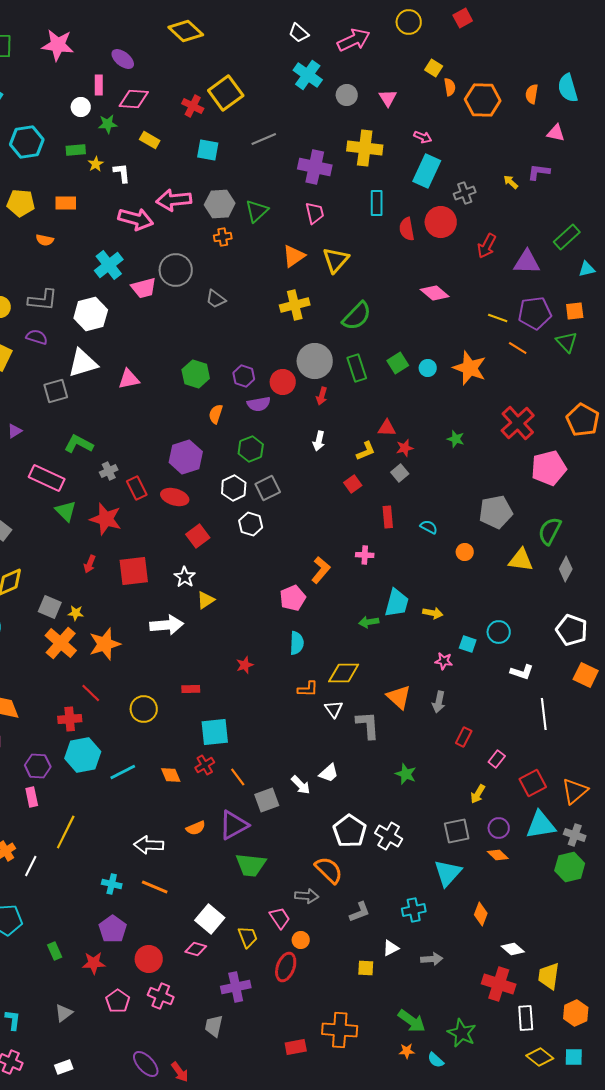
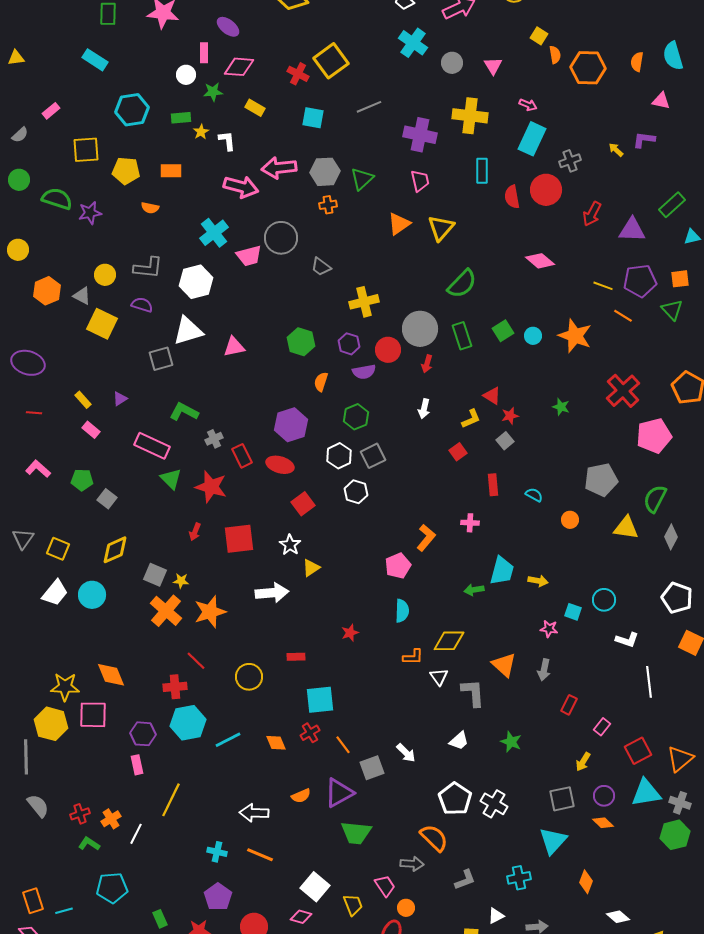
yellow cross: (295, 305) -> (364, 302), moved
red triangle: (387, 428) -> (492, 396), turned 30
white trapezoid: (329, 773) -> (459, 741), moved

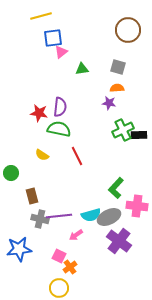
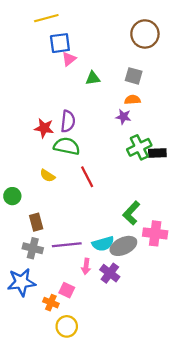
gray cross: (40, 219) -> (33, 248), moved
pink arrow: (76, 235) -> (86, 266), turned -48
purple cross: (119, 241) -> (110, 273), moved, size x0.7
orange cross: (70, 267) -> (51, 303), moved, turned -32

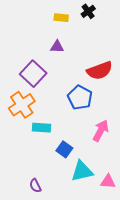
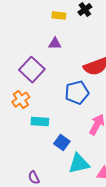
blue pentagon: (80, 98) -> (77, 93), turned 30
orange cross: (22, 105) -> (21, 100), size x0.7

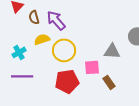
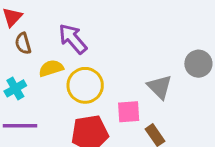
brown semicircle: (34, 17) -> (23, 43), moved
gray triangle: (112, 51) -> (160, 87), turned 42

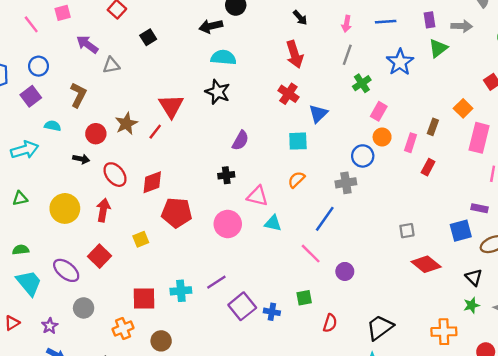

==

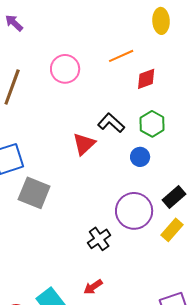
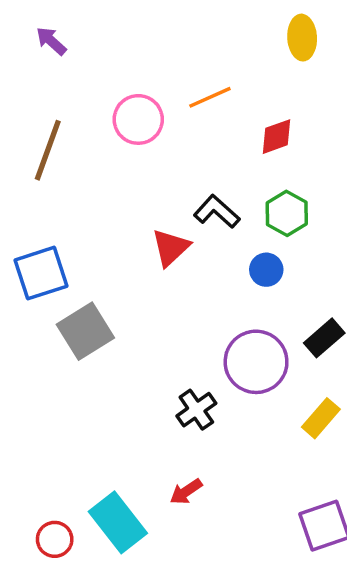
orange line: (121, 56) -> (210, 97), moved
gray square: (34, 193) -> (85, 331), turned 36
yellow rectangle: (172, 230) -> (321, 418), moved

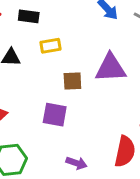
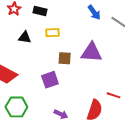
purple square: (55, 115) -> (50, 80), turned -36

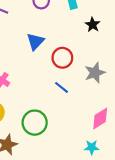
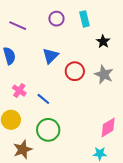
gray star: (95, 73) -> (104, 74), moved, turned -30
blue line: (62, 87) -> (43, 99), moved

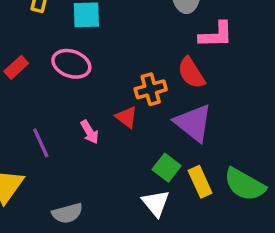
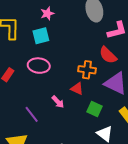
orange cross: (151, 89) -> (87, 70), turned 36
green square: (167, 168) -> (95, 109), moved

--

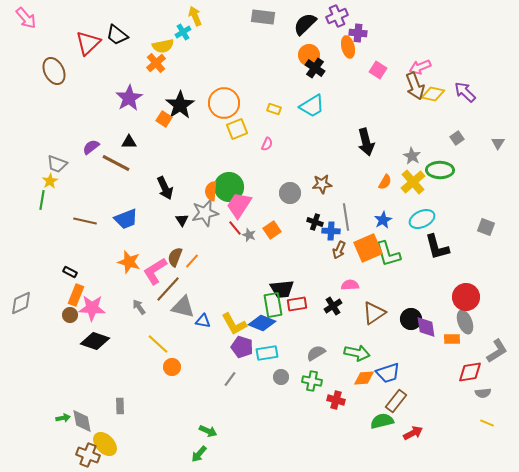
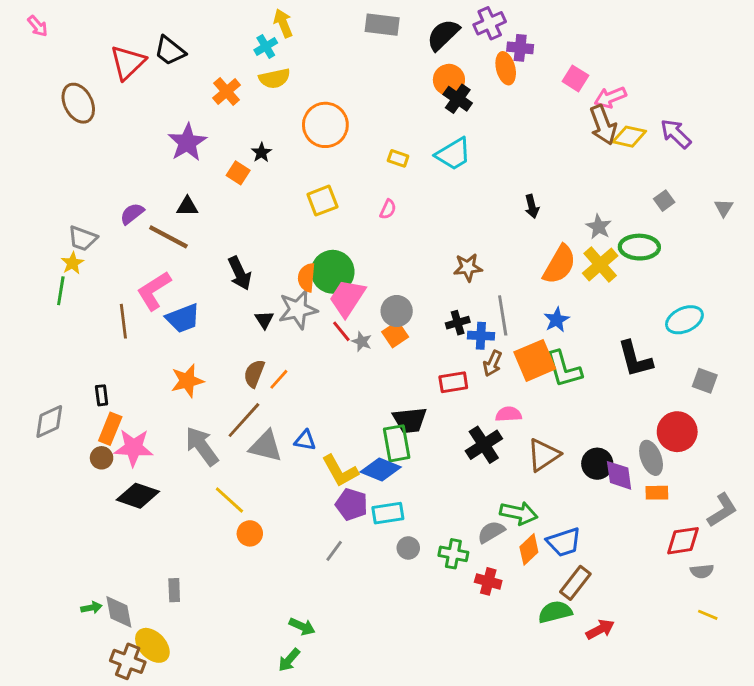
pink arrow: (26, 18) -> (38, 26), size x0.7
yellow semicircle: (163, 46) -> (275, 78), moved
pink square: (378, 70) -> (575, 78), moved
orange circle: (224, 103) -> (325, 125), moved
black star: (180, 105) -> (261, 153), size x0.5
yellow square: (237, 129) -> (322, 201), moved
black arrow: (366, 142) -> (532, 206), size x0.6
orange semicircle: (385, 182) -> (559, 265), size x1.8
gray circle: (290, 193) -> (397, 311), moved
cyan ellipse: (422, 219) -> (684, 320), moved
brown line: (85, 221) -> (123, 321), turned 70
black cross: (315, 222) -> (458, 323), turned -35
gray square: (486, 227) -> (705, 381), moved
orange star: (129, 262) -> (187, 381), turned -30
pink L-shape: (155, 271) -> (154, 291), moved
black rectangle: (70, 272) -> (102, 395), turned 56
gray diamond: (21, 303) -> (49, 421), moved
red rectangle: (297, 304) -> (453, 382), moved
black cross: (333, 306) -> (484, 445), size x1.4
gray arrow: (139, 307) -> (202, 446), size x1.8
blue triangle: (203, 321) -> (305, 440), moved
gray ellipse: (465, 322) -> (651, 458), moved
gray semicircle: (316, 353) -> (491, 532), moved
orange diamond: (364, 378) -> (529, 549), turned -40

▸ **Task statement**
What lines in the records above include the string "square"? Copy each one.

▸ **Expected answer**
gray square: (34, 193) -> (85, 331), turned 36
purple square: (55, 115) -> (50, 80), turned -36
green square: (167, 168) -> (95, 109), moved
pink square: (378, 70) -> (575, 78), moved
yellow square: (237, 129) -> (322, 201), moved
gray square: (486, 227) -> (705, 381), moved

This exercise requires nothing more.